Exercise aim
Nothing but the lines below from the one with "[(35,391),(37,395),(51,389),(48,384),(35,391)]" through the one with "[(80,406),(94,398),(85,378),(70,385),(80,406)]" should be output, each exactly as given, and no pictures.
-------- Data supplied --------
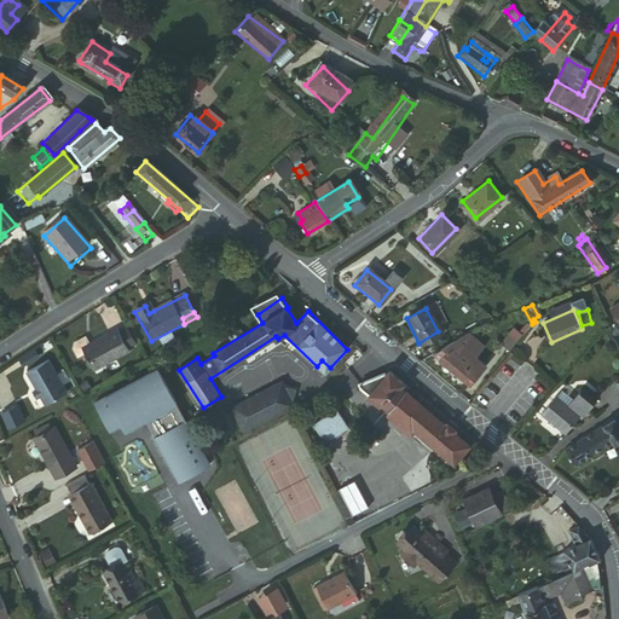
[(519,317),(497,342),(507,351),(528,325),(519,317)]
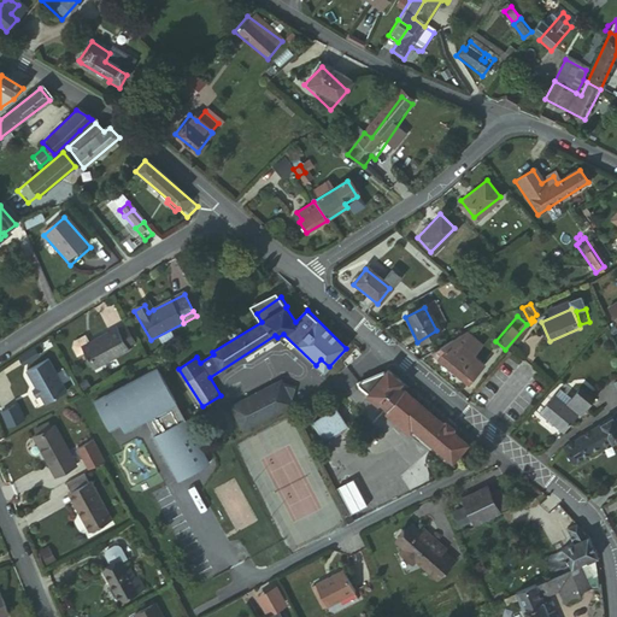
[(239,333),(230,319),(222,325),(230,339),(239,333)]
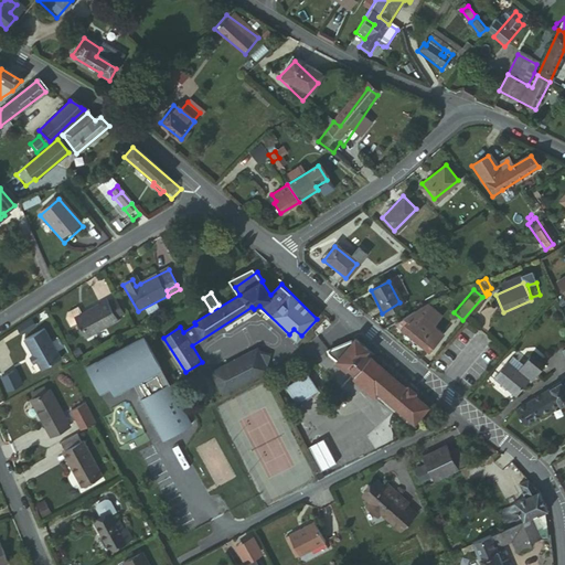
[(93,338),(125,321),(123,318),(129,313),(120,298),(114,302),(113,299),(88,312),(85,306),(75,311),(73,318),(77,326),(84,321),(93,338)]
--------
-------- Data supplied --------
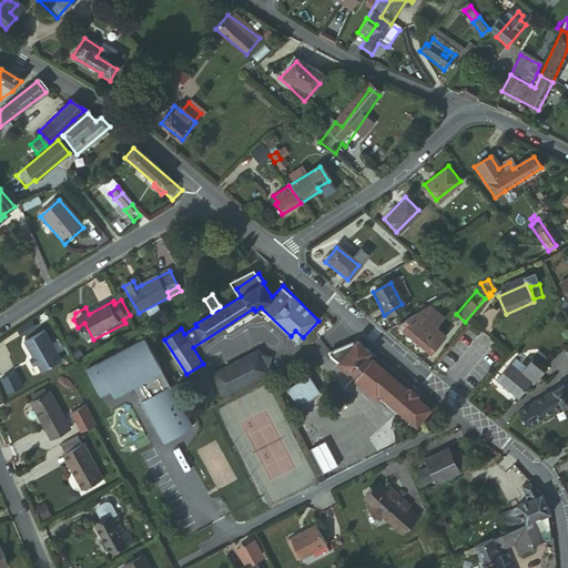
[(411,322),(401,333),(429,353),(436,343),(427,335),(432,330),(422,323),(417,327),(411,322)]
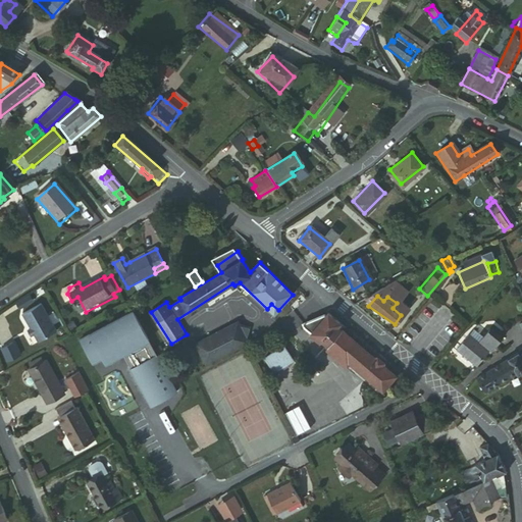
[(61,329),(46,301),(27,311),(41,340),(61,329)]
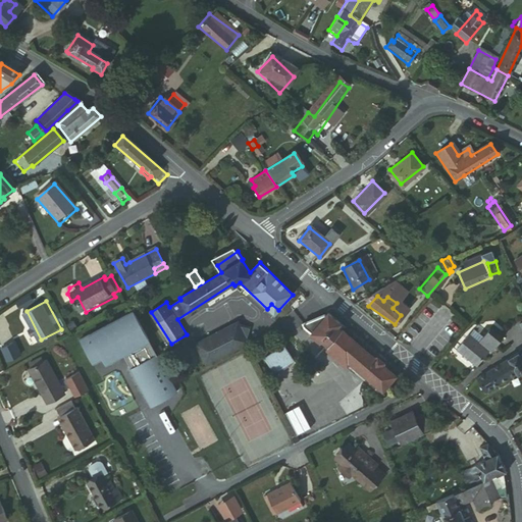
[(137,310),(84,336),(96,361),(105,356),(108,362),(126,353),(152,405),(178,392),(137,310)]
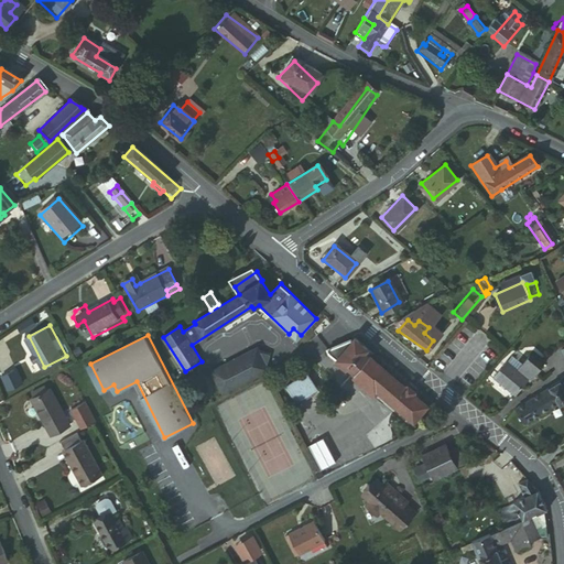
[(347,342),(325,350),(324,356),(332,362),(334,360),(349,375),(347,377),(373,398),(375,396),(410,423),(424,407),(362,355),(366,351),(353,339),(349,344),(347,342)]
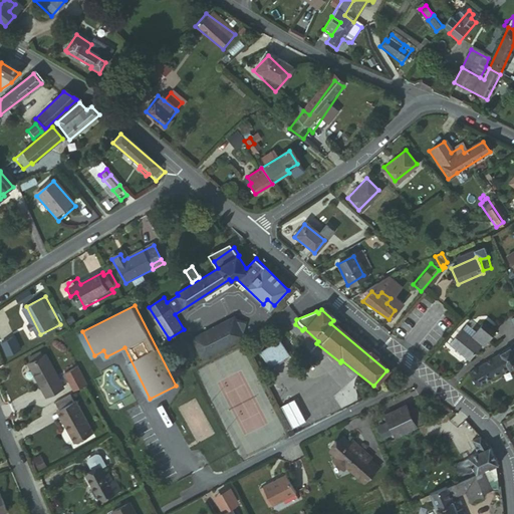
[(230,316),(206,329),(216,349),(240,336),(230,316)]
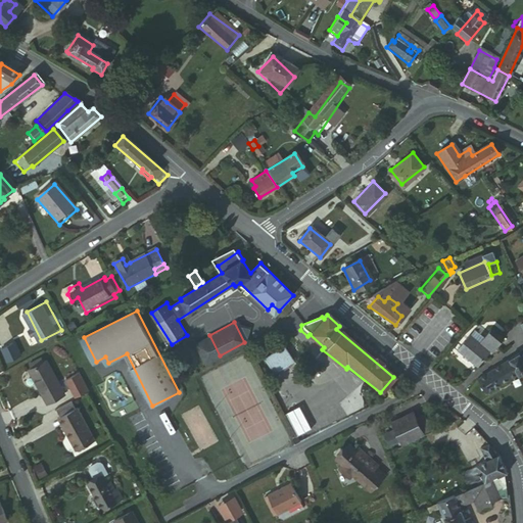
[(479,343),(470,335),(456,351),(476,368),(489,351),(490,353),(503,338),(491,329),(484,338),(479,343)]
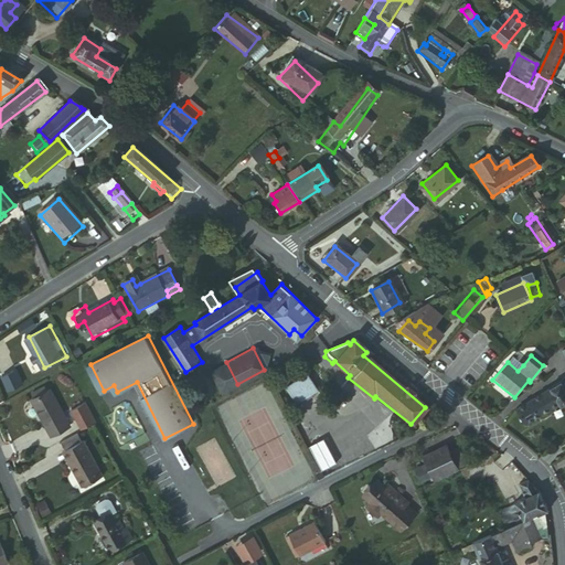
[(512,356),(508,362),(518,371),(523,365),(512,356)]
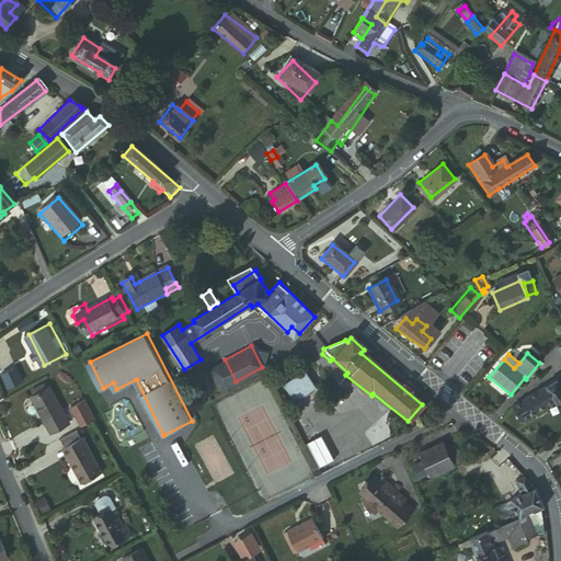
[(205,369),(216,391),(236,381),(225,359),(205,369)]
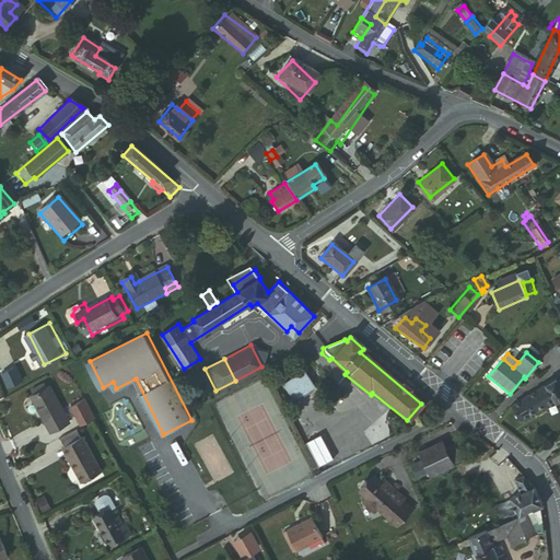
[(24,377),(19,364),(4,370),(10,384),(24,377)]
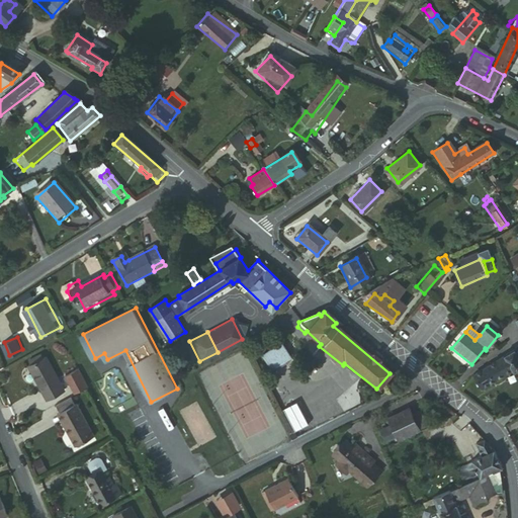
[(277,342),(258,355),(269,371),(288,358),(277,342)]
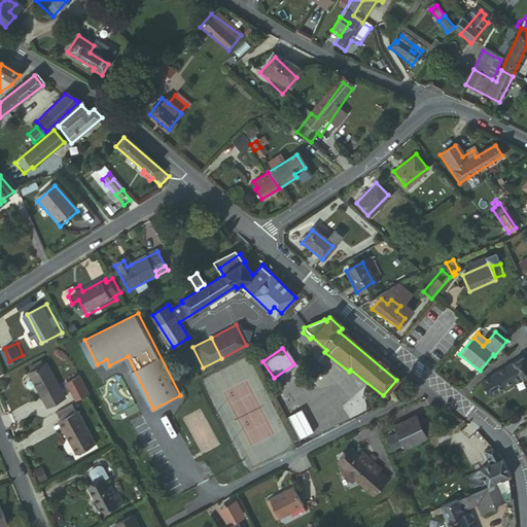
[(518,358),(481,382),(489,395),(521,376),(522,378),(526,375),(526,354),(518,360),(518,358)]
--------
-------- Data supplied --------
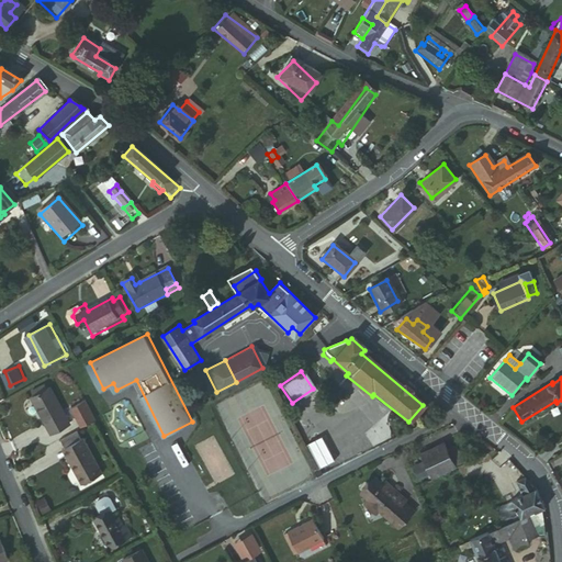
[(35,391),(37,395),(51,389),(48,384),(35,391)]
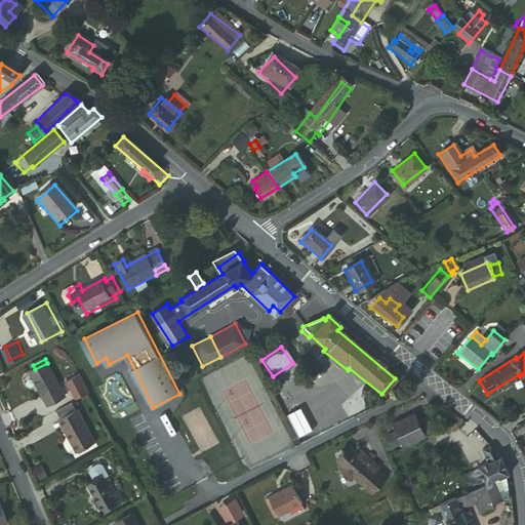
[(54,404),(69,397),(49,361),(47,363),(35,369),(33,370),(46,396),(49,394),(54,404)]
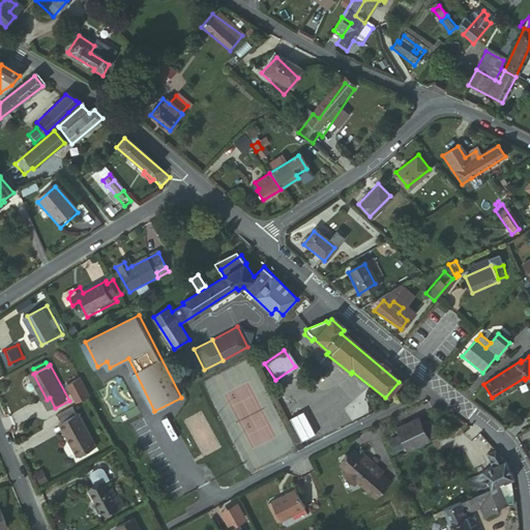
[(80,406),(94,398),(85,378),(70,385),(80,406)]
--------
Response to the task
[(35,391),(37,395),(51,389),(48,384),(35,391)]
[(54,404),(69,397),(49,361),(47,363),(35,369),(33,370),(46,396),(49,394),(54,404)]
[(80,406),(94,398),(85,378),(70,385),(80,406)]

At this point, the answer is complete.